● **The request**
Reproduce the material below line for line, without altering a single character.

----- Entries supplied -----

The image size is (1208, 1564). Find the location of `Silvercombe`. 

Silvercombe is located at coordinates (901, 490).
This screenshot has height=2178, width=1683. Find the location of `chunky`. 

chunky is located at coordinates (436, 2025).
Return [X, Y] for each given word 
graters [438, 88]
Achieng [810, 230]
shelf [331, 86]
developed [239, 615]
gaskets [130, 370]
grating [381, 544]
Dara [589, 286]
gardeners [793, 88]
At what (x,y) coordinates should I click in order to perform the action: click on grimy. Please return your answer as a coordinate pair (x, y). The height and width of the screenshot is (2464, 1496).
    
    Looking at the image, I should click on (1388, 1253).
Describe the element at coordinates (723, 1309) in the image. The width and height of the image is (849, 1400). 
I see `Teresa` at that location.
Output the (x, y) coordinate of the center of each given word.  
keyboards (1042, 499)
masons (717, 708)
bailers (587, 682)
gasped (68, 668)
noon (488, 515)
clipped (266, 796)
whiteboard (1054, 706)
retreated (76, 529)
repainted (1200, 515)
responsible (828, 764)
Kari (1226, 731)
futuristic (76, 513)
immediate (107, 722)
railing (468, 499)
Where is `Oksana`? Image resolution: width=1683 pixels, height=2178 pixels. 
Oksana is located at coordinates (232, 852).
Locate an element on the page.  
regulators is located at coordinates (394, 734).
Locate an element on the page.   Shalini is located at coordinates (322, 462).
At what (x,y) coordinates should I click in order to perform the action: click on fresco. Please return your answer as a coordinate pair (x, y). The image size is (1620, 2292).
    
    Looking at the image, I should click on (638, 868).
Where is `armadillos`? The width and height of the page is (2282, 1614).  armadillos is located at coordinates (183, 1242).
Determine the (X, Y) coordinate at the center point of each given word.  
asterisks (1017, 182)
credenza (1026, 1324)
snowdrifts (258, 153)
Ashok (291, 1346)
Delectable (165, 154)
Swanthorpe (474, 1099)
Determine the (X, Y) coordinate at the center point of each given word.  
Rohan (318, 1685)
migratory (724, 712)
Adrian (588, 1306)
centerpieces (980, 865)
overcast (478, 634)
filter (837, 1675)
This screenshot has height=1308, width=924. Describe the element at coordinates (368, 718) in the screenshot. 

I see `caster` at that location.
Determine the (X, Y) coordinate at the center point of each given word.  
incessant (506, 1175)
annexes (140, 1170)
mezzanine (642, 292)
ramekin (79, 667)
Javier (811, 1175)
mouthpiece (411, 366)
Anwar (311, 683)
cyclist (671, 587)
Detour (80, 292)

-----

● **Exercise response**
The image size is (1208, 1564). Find the location of `Silvercombe`. 

Silvercombe is located at coordinates (901, 490).
This screenshot has height=2178, width=1683. Find the location of `chunky`. 

chunky is located at coordinates (436, 2025).
Return [X, Y] for each given word 
graters [438, 88]
Achieng [810, 230]
shelf [331, 86]
developed [239, 615]
gaskets [130, 370]
grating [381, 544]
Dara [589, 286]
gardeners [793, 88]
At what (x,y) coordinates should I click in order to perform the action: click on grimy. Please return your answer as a coordinate pair (x, y). The height and width of the screenshot is (2464, 1496).
    
    Looking at the image, I should click on (1388, 1253).
Describe the element at coordinates (723, 1309) in the image. The width and height of the image is (849, 1400). 
I see `Teresa` at that location.
Output the (x, y) coordinate of the center of each given word.  
keyboards (1042, 499)
masons (717, 708)
bailers (587, 682)
gasped (68, 668)
noon (488, 515)
clipped (266, 796)
whiteboard (1054, 706)
retreated (76, 529)
repainted (1200, 515)
responsible (828, 764)
Kari (1226, 731)
futuristic (76, 513)
immediate (107, 722)
railing (468, 499)
Where is `Oksana`? Image resolution: width=1683 pixels, height=2178 pixels. 
Oksana is located at coordinates (232, 852).
Locate an element on the page.  
regulators is located at coordinates (394, 734).
Locate an element on the page.   Shalini is located at coordinates (322, 462).
At what (x,y) coordinates should I click in order to perform the action: click on fresco. Please return your answer as a coordinate pair (x, y). The image size is (1620, 2292).
    
    Looking at the image, I should click on (638, 868).
Where is `armadillos`? The width and height of the page is (2282, 1614).  armadillos is located at coordinates (183, 1242).
Determine the (X, Y) coordinate at the center point of each given word.  
asterisks (1017, 182)
credenza (1026, 1324)
snowdrifts (258, 153)
Ashok (291, 1346)
Delectable (165, 154)
Swanthorpe (474, 1099)
Determine the (X, Y) coordinate at the center point of each given word.  
Rohan (318, 1685)
migratory (724, 712)
Adrian (588, 1306)
centerpieces (980, 865)
overcast (478, 634)
filter (837, 1675)
This screenshot has height=1308, width=924. Describe the element at coordinates (368, 718) in the screenshot. 

I see `caster` at that location.
Determine the (X, Y) coordinate at the center point of each given word.  
incessant (506, 1175)
annexes (140, 1170)
mezzanine (642, 292)
ramekin (79, 667)
Javier (811, 1175)
mouthpiece (411, 366)
Anwar (311, 683)
cyclist (671, 587)
Detour (80, 292)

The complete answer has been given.